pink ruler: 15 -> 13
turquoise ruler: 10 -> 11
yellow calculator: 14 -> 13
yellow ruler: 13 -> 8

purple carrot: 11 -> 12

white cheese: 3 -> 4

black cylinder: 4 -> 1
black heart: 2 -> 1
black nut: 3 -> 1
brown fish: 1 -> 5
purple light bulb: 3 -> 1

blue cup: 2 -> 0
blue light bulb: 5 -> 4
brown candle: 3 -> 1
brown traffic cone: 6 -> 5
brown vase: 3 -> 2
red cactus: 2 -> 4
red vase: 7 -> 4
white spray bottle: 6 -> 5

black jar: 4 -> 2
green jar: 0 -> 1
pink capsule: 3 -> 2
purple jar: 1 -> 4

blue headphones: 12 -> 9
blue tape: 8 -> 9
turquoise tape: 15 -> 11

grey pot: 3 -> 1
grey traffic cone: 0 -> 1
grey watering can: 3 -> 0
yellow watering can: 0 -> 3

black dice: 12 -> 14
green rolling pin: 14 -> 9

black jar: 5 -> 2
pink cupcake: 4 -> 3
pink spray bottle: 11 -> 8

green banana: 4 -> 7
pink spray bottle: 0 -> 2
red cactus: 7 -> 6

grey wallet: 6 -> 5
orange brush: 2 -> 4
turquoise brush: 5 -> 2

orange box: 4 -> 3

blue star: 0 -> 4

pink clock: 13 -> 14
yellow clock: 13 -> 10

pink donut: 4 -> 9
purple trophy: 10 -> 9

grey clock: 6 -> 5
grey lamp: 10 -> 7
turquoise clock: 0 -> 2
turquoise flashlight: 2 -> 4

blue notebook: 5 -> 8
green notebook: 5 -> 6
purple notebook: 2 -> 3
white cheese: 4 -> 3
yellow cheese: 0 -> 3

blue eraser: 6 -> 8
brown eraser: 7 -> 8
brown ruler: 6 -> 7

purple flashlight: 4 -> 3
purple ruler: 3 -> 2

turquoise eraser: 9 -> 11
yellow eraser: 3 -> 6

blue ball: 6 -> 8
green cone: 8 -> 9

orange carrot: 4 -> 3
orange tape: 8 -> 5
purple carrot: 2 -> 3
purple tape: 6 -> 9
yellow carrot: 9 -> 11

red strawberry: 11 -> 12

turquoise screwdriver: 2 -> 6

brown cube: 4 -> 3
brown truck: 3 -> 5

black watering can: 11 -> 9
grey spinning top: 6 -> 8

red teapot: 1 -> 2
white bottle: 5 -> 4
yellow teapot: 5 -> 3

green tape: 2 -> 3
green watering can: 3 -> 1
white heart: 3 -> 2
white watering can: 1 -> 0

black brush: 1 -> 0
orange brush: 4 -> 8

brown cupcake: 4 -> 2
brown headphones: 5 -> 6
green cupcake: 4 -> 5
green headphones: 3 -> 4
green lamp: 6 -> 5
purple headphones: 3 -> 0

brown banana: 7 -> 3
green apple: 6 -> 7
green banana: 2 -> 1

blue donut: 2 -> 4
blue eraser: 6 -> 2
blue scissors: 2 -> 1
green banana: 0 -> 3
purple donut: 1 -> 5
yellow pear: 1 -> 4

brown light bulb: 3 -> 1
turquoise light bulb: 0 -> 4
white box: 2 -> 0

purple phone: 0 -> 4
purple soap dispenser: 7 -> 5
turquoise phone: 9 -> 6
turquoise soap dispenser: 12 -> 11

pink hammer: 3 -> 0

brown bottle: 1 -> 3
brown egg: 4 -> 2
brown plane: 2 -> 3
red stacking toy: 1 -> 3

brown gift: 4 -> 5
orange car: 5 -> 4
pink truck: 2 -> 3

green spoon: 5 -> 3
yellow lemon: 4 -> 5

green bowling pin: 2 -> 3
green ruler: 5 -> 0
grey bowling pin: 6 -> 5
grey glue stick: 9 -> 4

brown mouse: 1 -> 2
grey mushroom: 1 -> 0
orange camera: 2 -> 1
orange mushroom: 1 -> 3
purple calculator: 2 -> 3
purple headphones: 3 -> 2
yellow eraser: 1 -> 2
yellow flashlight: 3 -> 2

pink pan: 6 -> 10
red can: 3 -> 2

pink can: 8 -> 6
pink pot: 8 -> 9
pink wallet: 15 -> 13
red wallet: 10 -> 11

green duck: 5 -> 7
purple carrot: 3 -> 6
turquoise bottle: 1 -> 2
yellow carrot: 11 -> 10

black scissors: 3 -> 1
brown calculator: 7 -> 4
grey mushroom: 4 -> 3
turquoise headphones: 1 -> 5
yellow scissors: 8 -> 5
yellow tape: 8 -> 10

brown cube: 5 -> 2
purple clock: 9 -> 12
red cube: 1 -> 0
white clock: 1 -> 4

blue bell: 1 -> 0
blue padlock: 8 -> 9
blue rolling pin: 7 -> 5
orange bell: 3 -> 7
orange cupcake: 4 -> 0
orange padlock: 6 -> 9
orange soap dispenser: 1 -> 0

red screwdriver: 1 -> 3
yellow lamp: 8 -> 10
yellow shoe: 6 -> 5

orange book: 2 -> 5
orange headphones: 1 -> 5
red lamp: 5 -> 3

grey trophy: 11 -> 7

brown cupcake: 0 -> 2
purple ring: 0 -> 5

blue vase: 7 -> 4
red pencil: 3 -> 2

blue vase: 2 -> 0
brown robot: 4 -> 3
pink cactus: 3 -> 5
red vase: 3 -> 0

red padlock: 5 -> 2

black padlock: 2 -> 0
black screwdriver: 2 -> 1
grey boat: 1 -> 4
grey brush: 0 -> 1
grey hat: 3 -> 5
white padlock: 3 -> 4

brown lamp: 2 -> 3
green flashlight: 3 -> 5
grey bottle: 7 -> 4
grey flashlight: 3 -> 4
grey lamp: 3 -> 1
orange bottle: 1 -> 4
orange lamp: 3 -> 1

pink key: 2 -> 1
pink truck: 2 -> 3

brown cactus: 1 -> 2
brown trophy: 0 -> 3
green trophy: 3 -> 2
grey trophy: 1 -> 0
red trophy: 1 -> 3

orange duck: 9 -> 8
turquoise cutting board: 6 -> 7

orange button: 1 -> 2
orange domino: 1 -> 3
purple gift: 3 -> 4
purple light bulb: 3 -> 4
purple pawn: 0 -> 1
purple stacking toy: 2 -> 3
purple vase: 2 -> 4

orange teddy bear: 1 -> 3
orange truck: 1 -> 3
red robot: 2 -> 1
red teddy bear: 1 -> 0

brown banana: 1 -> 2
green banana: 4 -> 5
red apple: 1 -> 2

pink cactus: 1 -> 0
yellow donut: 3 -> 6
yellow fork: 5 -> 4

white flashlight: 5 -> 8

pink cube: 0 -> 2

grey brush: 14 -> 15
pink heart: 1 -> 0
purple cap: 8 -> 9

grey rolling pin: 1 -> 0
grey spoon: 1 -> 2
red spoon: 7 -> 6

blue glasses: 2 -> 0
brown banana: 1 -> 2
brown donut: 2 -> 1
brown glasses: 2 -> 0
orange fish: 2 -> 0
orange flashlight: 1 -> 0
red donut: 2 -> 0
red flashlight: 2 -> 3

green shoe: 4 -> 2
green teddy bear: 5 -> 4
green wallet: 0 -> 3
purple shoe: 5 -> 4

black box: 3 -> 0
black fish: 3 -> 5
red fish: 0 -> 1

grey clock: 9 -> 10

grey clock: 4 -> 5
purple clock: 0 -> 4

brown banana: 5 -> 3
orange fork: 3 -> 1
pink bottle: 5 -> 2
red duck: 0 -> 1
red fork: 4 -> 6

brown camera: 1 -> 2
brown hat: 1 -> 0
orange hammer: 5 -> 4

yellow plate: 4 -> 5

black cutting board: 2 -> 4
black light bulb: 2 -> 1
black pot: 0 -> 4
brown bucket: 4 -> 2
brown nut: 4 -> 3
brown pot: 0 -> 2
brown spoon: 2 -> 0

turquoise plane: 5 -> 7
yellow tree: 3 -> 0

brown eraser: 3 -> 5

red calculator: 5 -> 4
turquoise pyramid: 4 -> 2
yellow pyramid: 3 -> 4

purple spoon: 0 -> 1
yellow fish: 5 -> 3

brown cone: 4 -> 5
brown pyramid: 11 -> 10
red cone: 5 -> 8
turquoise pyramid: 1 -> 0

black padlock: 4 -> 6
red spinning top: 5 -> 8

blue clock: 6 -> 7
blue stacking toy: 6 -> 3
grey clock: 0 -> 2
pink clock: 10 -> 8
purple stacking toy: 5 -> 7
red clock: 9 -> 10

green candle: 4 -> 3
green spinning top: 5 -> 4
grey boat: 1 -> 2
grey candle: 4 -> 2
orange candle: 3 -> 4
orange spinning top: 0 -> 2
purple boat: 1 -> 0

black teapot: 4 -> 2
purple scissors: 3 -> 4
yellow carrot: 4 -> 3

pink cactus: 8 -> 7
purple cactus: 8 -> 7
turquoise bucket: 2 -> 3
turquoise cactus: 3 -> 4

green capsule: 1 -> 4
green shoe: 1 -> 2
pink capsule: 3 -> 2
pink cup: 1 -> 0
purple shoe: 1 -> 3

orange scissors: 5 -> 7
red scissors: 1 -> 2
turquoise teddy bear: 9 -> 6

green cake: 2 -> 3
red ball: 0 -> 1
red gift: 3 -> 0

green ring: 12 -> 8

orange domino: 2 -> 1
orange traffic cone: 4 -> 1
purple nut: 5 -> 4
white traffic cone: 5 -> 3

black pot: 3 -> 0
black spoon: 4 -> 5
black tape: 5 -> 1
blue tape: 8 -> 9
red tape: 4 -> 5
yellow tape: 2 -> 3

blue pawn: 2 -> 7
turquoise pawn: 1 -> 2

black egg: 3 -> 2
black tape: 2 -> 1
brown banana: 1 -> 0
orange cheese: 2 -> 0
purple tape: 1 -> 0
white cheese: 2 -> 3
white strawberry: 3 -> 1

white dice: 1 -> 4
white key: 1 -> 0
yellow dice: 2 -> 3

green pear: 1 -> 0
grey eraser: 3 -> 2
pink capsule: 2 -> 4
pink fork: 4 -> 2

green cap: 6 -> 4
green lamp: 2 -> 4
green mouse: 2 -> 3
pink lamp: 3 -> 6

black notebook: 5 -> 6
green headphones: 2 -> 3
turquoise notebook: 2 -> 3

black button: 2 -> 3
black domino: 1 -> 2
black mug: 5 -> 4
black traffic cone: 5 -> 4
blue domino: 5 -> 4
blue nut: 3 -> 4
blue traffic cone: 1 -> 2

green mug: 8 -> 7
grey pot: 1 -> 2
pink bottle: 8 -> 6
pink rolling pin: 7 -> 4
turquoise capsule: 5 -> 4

What the task requires: For the material above, reproduce exactly the lines from the line with "purple cactus: 8 -> 7" to the line with "red ball: 0 -> 1", inclusive, and exclude all others.

Answer to this task:
purple cactus: 8 -> 7
turquoise bucket: 2 -> 3
turquoise cactus: 3 -> 4

green capsule: 1 -> 4
green shoe: 1 -> 2
pink capsule: 3 -> 2
pink cup: 1 -> 0
purple shoe: 1 -> 3

orange scissors: 5 -> 7
red scissors: 1 -> 2
turquoise teddy bear: 9 -> 6

green cake: 2 -> 3
red ball: 0 -> 1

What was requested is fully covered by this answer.